Your task ▸
Beginning at the line with "camera: 50 degrees right, 20 degrees up", output each line to the end of the listing below exactly, please.

[[ Recorded information, beginning ]]

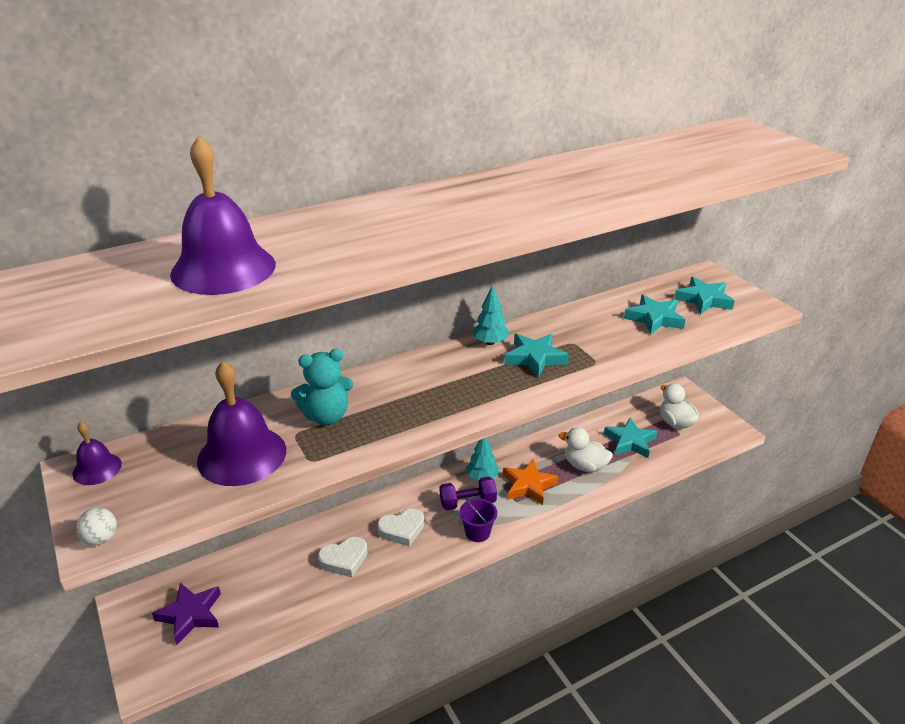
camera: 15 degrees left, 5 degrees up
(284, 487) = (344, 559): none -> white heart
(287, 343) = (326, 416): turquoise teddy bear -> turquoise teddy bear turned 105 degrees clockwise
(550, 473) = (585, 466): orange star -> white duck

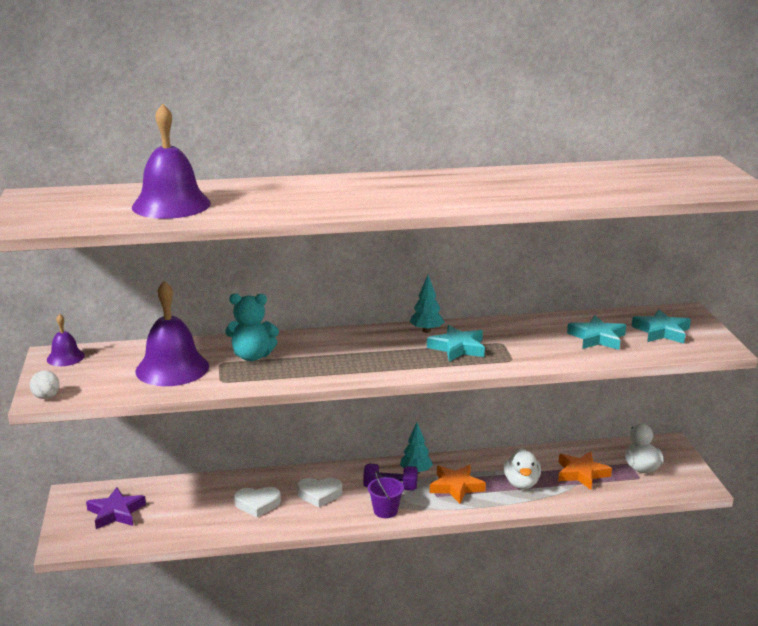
camera: 20 degrees right, 10 degrees down
(585, 466) = (521, 483): white duck -> white duck turned 135 degrees counterclockwise
(630, 441) = (581, 473): turquoise star -> orange star

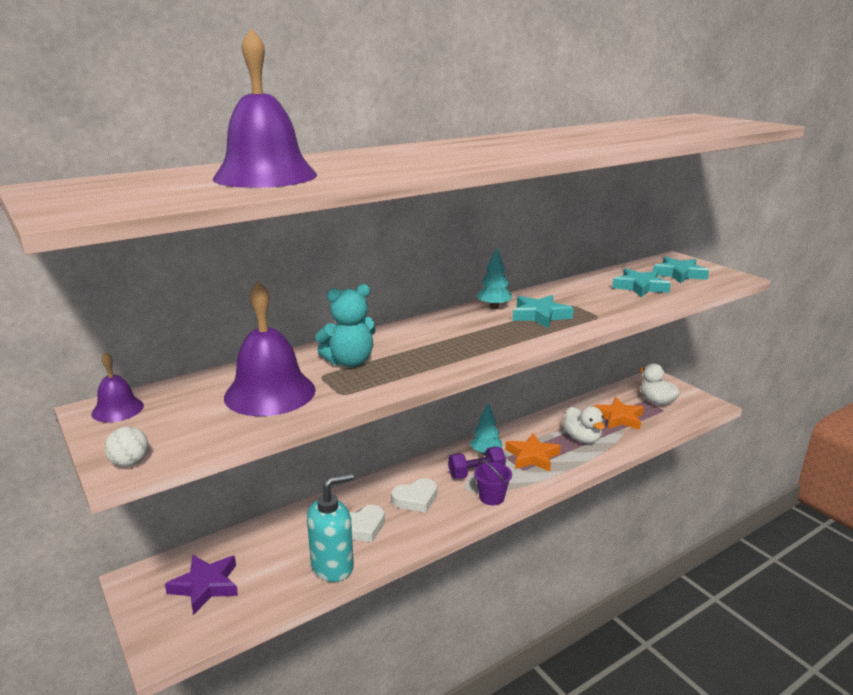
camera: 25 degrees left, 0 degrees up
(214, 526) = (333, 566): none -> turquoise soap dispenser

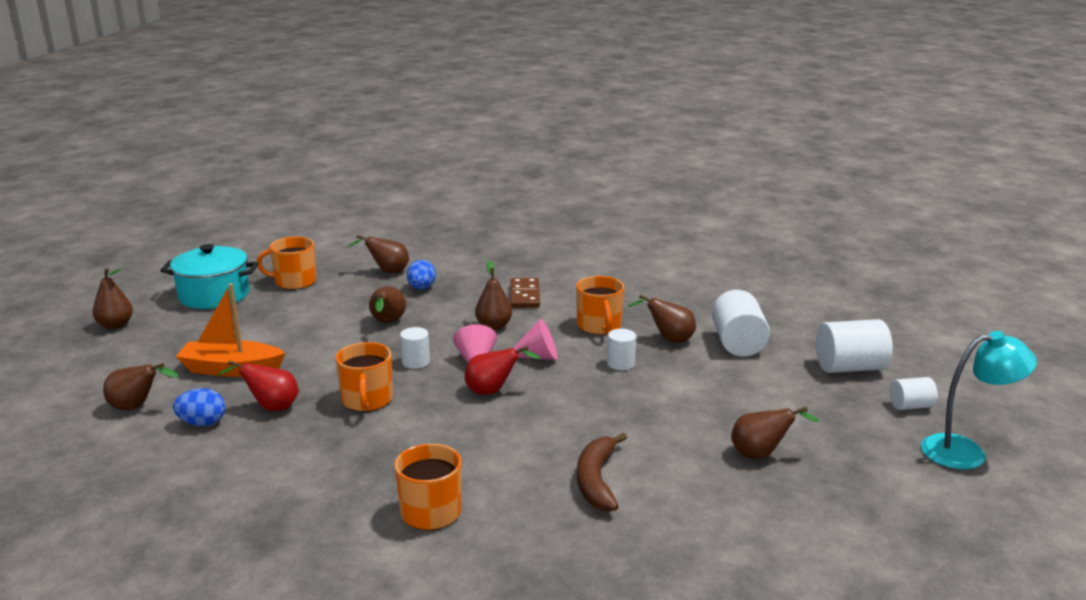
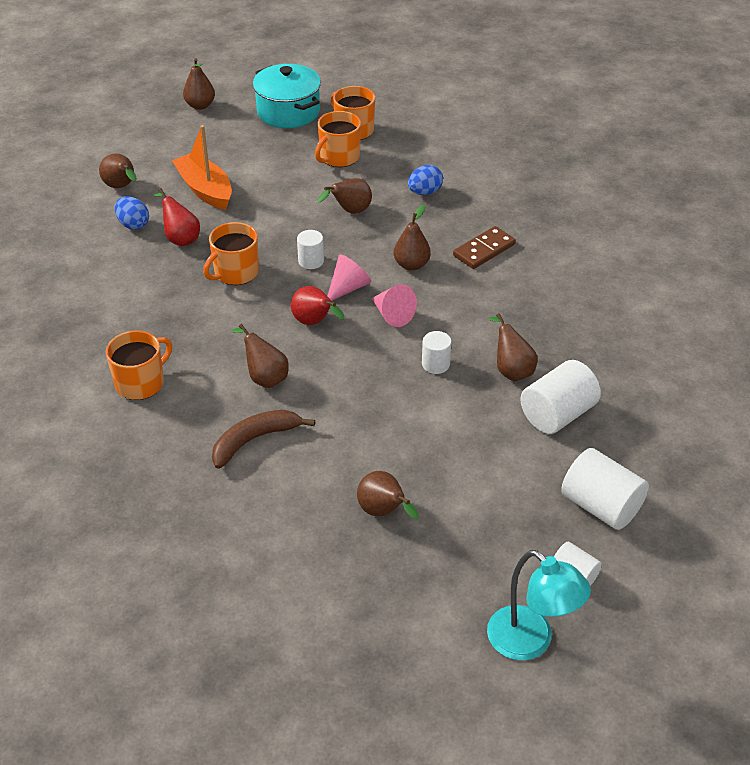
camera: 50 degrees right, 20 degrees up
(387, 272) = (428, 159): brown pear -> brown pear (265, 377)
(599, 326) = (484, 319): orange mug -> orange mug (339, 157)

[[ Recorded information, end ]]

Exercise answer ▸
camera: 50 degrees right, 20 degrees up
(387, 272) = (428, 159): brown pear -> brown pear (265, 377)
(599, 326) = (484, 319): orange mug -> orange mug (339, 157)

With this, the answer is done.